Object transformation records:

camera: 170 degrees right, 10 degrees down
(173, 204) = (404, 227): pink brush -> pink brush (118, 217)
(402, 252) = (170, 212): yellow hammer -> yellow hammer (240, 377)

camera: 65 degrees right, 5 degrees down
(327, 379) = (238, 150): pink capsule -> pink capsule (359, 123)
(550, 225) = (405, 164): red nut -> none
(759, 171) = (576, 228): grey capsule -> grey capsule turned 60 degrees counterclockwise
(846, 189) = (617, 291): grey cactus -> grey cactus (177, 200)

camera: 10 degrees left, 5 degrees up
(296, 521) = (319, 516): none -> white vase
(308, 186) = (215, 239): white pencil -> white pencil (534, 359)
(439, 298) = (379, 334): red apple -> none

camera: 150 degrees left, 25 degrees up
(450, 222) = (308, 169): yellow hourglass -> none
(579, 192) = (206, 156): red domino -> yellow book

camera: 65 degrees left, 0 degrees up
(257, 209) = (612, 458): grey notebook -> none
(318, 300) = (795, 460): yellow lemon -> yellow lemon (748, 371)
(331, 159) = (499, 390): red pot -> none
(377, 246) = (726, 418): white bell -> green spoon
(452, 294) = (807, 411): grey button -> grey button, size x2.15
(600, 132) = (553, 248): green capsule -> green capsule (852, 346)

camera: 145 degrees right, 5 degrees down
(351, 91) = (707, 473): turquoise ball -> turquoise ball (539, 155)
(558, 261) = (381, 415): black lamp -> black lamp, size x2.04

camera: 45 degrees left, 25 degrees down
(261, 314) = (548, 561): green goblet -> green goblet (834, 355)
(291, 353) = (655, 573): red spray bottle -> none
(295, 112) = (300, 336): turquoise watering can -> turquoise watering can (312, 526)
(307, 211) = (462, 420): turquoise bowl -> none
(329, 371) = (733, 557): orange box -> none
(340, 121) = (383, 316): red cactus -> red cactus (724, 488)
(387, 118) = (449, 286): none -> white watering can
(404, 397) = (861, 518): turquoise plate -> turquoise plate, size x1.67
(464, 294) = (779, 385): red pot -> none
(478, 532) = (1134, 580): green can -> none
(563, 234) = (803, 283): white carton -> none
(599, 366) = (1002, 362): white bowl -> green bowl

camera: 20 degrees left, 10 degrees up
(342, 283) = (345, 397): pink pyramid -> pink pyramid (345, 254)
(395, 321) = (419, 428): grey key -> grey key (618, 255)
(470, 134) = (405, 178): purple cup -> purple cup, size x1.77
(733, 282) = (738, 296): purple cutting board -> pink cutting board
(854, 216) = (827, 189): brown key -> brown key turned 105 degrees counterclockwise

**Assignment**
Scan the data above, find each line with "right", and copy it.

**Reply**
camera: 170 degrees right, 10 degrees down
camera: 65 degrees right, 5 degrees down
camera: 145 degrees right, 5 degrees down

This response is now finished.